Your objective = Please keep to the lines below from the one with "cyan trapezoid: (132, 18) -> (175, 45), moved" through the one with "red semicircle: (72, 114) -> (62, 281), moved", and restate them word for word, ends included.
BEGIN Records shown
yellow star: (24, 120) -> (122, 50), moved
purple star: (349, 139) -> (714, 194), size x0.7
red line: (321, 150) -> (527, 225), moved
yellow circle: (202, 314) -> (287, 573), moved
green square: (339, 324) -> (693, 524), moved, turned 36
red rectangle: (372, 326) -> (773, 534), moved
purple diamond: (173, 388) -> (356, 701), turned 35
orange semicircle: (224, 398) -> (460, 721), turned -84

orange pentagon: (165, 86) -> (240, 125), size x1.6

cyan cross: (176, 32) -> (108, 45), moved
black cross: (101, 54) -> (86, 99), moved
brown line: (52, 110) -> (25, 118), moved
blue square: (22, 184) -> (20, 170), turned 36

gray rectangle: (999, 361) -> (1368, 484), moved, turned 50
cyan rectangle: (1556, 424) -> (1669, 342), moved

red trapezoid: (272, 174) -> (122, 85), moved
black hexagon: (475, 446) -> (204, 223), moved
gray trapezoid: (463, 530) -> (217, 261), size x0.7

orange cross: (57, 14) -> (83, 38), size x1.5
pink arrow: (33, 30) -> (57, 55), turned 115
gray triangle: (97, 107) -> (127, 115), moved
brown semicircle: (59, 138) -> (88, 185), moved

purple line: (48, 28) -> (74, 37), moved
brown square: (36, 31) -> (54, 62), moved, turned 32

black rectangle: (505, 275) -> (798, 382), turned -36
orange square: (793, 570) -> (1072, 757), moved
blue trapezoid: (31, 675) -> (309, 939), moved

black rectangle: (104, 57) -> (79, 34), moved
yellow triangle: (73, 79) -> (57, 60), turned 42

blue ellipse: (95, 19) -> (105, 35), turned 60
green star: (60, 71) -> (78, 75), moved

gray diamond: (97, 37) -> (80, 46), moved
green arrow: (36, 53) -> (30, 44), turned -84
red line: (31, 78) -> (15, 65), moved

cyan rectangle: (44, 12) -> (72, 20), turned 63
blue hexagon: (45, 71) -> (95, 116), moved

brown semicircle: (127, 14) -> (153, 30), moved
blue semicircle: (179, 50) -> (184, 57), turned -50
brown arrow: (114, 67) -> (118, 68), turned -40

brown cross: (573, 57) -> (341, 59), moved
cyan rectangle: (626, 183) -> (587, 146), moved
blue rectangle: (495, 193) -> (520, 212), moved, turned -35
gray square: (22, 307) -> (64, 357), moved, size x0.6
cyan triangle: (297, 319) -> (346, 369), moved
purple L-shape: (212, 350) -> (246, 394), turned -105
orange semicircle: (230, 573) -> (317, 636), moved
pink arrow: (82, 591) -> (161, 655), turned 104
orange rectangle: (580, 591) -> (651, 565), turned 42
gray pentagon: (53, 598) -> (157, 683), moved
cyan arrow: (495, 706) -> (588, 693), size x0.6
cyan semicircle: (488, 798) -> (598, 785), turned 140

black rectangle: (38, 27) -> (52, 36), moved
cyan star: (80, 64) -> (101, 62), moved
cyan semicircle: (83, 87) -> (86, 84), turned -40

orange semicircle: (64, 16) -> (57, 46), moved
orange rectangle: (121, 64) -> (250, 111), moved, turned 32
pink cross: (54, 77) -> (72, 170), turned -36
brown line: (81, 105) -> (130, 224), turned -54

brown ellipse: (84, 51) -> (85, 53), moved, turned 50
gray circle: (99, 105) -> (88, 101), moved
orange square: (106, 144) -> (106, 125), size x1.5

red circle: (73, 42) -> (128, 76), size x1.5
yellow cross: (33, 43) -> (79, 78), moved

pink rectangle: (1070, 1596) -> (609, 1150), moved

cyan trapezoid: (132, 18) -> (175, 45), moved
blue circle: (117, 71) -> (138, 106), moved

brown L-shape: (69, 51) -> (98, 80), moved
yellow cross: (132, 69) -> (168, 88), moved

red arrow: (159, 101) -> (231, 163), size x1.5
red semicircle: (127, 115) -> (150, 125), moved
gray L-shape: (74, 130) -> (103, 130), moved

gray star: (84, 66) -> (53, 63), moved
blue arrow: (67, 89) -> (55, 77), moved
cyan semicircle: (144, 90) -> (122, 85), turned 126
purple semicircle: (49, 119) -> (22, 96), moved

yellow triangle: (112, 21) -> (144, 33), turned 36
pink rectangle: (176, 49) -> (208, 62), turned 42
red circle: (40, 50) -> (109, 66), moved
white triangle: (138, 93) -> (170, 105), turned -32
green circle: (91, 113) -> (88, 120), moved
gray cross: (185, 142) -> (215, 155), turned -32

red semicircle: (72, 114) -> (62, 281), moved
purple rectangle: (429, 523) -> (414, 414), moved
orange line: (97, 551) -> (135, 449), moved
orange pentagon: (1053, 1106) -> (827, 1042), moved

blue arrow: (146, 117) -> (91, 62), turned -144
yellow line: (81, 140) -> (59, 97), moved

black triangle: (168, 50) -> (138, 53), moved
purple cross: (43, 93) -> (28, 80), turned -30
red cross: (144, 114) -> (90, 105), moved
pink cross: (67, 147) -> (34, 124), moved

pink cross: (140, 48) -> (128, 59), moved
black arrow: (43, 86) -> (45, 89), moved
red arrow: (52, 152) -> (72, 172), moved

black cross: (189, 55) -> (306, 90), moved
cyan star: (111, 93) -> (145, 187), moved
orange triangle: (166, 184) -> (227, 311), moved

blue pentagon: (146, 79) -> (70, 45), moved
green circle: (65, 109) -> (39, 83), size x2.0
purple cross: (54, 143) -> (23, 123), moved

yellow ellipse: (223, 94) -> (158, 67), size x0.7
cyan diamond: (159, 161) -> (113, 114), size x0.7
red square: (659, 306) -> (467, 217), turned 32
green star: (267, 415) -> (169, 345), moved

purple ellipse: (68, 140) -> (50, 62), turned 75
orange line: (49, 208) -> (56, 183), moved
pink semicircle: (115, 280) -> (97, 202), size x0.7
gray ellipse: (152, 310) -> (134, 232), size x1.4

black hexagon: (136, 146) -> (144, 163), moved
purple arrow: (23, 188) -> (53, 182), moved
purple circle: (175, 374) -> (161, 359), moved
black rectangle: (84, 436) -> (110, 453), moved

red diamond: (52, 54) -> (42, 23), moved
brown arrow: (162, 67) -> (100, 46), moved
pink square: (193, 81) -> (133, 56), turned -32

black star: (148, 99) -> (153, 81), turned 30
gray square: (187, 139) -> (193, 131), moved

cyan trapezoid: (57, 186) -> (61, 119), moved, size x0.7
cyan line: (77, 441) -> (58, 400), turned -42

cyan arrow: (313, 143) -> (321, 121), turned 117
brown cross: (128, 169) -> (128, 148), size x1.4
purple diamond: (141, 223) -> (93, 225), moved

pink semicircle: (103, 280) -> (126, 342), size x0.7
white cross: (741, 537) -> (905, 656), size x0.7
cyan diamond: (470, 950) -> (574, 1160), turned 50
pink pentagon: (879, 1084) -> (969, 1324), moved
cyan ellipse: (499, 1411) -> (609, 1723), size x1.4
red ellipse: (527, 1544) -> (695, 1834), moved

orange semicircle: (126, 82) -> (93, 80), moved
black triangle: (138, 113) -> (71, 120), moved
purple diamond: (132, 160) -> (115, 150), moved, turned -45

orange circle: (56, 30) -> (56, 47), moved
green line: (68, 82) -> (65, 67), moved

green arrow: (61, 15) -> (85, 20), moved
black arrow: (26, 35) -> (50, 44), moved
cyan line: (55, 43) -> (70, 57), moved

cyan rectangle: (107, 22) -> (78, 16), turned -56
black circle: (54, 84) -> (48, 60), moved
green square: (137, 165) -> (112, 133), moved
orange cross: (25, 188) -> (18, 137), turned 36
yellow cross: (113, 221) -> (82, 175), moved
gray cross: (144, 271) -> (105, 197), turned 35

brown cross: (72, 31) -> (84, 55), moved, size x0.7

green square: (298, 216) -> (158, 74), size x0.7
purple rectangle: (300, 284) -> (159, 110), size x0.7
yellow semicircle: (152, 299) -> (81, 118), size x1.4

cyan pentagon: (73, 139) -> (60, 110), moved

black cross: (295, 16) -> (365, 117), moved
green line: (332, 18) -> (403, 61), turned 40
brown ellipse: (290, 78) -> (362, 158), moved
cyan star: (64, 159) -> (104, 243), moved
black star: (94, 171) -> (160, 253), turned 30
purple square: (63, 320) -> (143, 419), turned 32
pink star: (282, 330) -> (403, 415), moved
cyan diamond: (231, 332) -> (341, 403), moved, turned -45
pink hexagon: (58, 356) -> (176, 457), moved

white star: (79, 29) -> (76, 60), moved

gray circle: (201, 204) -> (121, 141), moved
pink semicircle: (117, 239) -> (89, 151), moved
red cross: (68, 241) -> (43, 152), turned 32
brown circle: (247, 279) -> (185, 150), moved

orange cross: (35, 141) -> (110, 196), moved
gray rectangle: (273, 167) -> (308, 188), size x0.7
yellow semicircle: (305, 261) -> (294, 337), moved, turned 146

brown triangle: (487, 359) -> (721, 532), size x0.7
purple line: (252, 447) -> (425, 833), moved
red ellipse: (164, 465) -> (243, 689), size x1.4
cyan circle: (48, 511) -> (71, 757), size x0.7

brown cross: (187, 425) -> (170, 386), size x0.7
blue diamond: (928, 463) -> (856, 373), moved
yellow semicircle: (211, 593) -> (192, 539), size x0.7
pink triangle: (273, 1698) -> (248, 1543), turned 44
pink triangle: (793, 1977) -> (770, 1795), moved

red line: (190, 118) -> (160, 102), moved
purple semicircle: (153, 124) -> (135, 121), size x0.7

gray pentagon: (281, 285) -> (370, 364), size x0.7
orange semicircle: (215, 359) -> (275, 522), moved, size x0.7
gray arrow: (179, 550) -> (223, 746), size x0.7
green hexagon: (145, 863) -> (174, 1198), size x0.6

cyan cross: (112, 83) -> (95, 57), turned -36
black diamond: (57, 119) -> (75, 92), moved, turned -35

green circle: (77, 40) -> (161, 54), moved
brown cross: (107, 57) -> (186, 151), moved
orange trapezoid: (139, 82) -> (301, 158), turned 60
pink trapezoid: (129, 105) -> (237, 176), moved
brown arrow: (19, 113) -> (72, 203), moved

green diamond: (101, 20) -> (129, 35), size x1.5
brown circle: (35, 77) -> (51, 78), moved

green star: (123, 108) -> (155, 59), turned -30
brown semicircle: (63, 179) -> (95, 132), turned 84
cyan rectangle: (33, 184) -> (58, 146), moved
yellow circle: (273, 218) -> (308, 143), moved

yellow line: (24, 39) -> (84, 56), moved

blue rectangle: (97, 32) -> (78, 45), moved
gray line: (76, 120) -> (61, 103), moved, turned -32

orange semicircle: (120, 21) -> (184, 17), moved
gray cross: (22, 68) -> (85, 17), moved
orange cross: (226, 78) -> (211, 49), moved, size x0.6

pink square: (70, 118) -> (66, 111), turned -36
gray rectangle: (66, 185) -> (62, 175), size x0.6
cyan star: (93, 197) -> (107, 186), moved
END Records shown
Output below =
cyan trapezoid: (132, 18) -> (175, 45), moved
blue circle: (117, 71) -> (138, 106), moved

brown L-shape: (69, 51) -> (98, 80), moved
yellow cross: (132, 69) -> (168, 88), moved

red arrow: (159, 101) -> (231, 163), size x1.5
red semicircle: (127, 115) -> (150, 125), moved
gray L-shape: (74, 130) -> (103, 130), moved

gray star: (84, 66) -> (53, 63), moved
blue arrow: (67, 89) -> (55, 77), moved
cyan semicircle: (144, 90) -> (122, 85), turned 126
purple semicircle: (49, 119) -> (22, 96), moved

yellow triangle: (112, 21) -> (144, 33), turned 36
pink rectangle: (176, 49) -> (208, 62), turned 42
red circle: (40, 50) -> (109, 66), moved
white triangle: (138, 93) -> (170, 105), turned -32
green circle: (91, 113) -> (88, 120), moved
gray cross: (185, 142) -> (215, 155), turned -32

red semicircle: (72, 114) -> (62, 281), moved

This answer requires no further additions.